Exercise aim |
The reply must return each line of the data exactly.

Records for processing |
-=-=-=-=-
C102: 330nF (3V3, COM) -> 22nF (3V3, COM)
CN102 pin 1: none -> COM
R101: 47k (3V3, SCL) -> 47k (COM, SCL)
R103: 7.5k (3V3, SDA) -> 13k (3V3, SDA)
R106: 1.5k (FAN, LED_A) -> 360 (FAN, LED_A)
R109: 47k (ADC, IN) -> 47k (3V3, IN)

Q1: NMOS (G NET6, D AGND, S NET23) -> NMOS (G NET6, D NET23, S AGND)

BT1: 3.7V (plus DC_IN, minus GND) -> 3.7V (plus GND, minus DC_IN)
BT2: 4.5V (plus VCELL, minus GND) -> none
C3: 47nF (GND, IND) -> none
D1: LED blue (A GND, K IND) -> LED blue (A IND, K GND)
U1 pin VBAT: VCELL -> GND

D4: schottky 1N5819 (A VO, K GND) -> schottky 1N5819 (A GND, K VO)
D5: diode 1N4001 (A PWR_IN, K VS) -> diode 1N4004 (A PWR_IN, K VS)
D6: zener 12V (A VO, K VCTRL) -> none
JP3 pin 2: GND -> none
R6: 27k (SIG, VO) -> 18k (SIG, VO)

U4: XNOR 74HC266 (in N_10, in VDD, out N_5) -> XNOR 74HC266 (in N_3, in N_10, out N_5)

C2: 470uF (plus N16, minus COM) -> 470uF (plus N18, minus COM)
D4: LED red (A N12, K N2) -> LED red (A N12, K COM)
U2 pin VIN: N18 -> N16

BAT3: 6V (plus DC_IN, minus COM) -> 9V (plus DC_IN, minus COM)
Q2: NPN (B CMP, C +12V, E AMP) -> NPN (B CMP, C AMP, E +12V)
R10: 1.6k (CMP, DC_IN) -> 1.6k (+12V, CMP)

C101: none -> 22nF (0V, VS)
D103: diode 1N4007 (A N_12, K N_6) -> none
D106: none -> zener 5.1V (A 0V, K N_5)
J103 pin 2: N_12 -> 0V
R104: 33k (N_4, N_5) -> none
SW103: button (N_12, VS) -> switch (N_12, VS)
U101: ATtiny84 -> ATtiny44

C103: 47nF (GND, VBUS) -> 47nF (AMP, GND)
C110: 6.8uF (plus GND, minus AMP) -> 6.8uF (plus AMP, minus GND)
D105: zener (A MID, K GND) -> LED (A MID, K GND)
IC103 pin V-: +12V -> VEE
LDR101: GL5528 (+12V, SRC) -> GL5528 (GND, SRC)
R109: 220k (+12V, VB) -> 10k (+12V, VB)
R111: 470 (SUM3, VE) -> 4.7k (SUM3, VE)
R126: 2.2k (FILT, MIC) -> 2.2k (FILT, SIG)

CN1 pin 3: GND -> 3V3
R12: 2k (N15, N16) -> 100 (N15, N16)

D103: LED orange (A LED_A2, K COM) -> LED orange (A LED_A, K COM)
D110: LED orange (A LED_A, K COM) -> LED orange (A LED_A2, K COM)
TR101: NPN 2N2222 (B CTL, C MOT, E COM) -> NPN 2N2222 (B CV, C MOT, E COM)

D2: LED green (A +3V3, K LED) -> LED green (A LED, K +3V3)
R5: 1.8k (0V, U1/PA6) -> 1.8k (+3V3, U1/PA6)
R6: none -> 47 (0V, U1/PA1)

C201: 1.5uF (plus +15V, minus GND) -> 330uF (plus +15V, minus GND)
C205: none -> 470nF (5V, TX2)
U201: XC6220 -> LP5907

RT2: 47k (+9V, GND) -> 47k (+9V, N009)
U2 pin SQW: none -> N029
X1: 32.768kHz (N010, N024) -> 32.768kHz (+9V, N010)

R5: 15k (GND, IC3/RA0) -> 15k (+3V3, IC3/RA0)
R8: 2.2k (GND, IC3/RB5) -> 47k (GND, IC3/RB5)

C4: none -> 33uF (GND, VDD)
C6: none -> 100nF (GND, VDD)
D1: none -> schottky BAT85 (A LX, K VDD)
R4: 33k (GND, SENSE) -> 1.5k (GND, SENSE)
-=-=-=-=-
Solved exercise |
C102: 330nF (3V3, COM) -> 22nF (3V3, COM)
CN102 pin 1: none -> COM
R101: 47k (3V3, SCL) -> 47k (COM, SCL)
R103: 7.5k (3V3, SDA) -> 13k (3V3, SDA)
R106: 1.5k (FAN, LED_A) -> 360 (FAN, LED_A)
R109: 47k (ADC, IN) -> 47k (3V3, IN)

Q1: NMOS (G NET6, D AGND, S NET23) -> NMOS (G NET6, D NET23, S AGND)

BT1: 3.7V (plus DC_IN, minus GND) -> 3.7V (plus GND, minus DC_IN)
BT2: 4.5V (plus VCELL, minus GND) -> none
C3: 47nF (GND, IND) -> none
D1: LED blue (A GND, K IND) -> LED blue (A IND, K GND)
U1 pin VBAT: VCELL -> GND

D4: schottky 1N5819 (A VO, K GND) -> schottky 1N5819 (A GND, K VO)
D5: diode 1N4001 (A PWR_IN, K VS) -> diode 1N4004 (A PWR_IN, K VS)
D6: zener 12V (A VO, K VCTRL) -> none
JP3 pin 2: GND -> none
R6: 27k (SIG, VO) -> 18k (SIG, VO)

U4: XNOR 74HC266 (in N_10, in VDD, out N_5) -> XNOR 74HC266 (in N_3, in N_10, out N_5)

C2: 470uF (plus N16, minus COM) -> 470uF (plus N18, minus COM)
D4: LED red (A N12, K N2) -> LED red (A N12, K COM)
U2 pin VIN: N18 -> N16

BAT3: 6V (plus DC_IN, minus COM) -> 9V (plus DC_IN, minus COM)
Q2: NPN (B CMP, C +12V, E AMP) -> NPN (B CMP, C AMP, E +12V)
R10: 1.6k (CMP, DC_IN) -> 1.6k (+12V, CMP)

C101: none -> 22nF (0V, VS)
D103: diode 1N4007 (A N_12, K N_6) -> none
D106: none -> zener 5.1V (A 0V, K N_5)
J103 pin 2: N_12 -> 0V
R104: 33k (N_4, N_5) -> none
SW103: button (N_12, VS) -> switch (N_12, VS)
U101: ATtiny84 -> ATtiny44

C103: 47nF (GND, VBUS) -> 47nF (AMP, GND)
C110: 6.8uF (plus GND, minus AMP) -> 6.8uF (plus AMP, minus GND)
D105: zener (A MID, K GND) -> LED (A MID, K GND)
IC103 pin V-: +12V -> VEE
LDR101: GL5528 (+12V, SRC) -> GL5528 (GND, SRC)
R109: 220k (+12V, VB) -> 10k (+12V, VB)
R111: 470 (SUM3, VE) -> 4.7k (SUM3, VE)
R126: 2.2k (FILT, MIC) -> 2.2k (FILT, SIG)

CN1 pin 3: GND -> 3V3
R12: 2k (N15, N16) -> 100 (N15, N16)

D103: LED orange (A LED_A2, K COM) -> LED orange (A LED_A, K COM)
D110: LED orange (A LED_A, K COM) -> LED orange (A LED_A2, K COM)
TR101: NPN 2N2222 (B CTL, C MOT, E COM) -> NPN 2N2222 (B CV, C MOT, E COM)

D2: LED green (A +3V3, K LED) -> LED green (A LED, K +3V3)
R5: 1.8k (0V, U1/PA6) -> 1.8k (+3V3, U1/PA6)
R6: none -> 47 (0V, U1/PA1)

C201: 1.5uF (plus +15V, minus GND) -> 330uF (plus +15V, minus GND)
C205: none -> 470nF (5V, TX2)
U201: XC6220 -> LP5907

RT2: 47k (+9V, GND) -> 47k (+9V, N009)
U2 pin SQW: none -> N029
X1: 32.768kHz (N010, N024) -> 32.768kHz (+9V, N010)

R5: 15k (GND, IC3/RA0) -> 15k (+3V3, IC3/RA0)
R8: 2.2k (GND, IC3/RB5) -> 47k (GND, IC3/RB5)

C4: none -> 33uF (GND, VDD)
C6: none -> 100nF (GND, VDD)
D1: none -> schottky BAT85 (A LX, K VDD)
R4: 33k (GND, SENSE) -> 1.5k (GND, SENSE)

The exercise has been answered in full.